> **What is being asked**
Transcribe the listing in full, word for word; pictures do not belong in the copy.

> **Data extract**
..............................

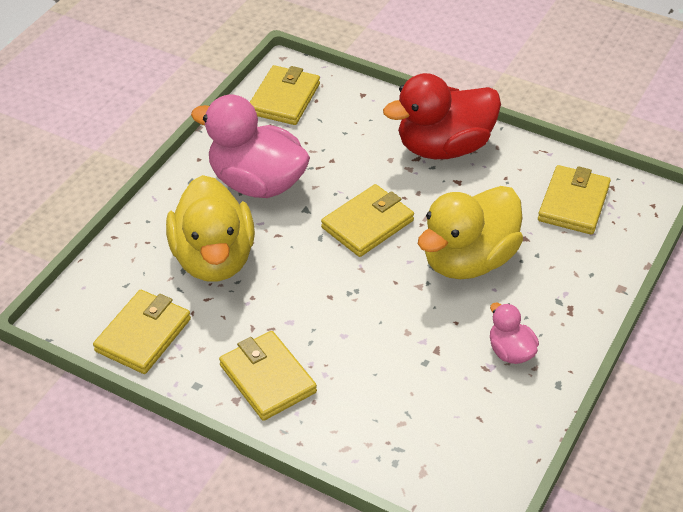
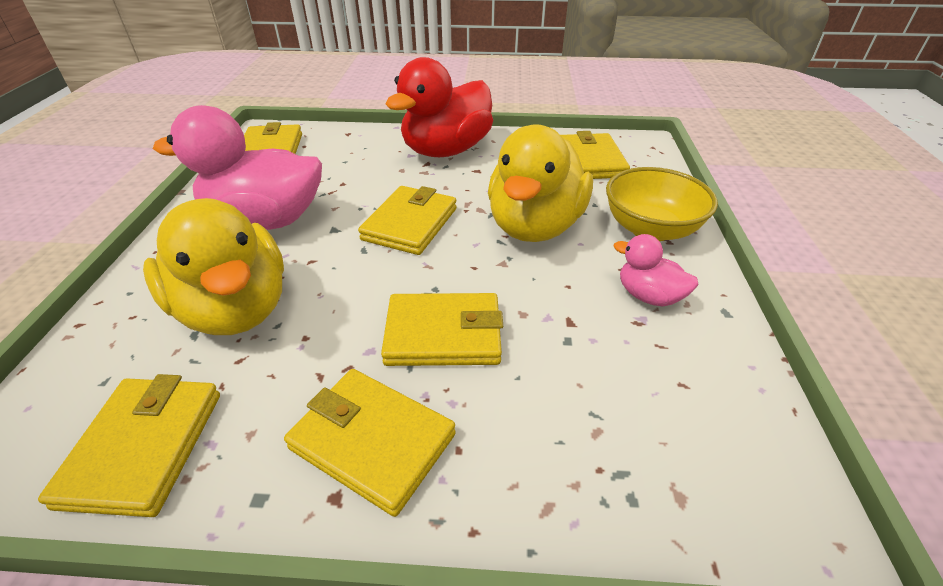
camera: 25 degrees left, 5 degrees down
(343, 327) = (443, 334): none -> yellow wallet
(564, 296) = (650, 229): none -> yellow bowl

..............................

> **Expected answer**
camera: 25 degrees left, 5 degrees down
(343, 327) = (443, 334): none -> yellow wallet
(564, 296) = (650, 229): none -> yellow bowl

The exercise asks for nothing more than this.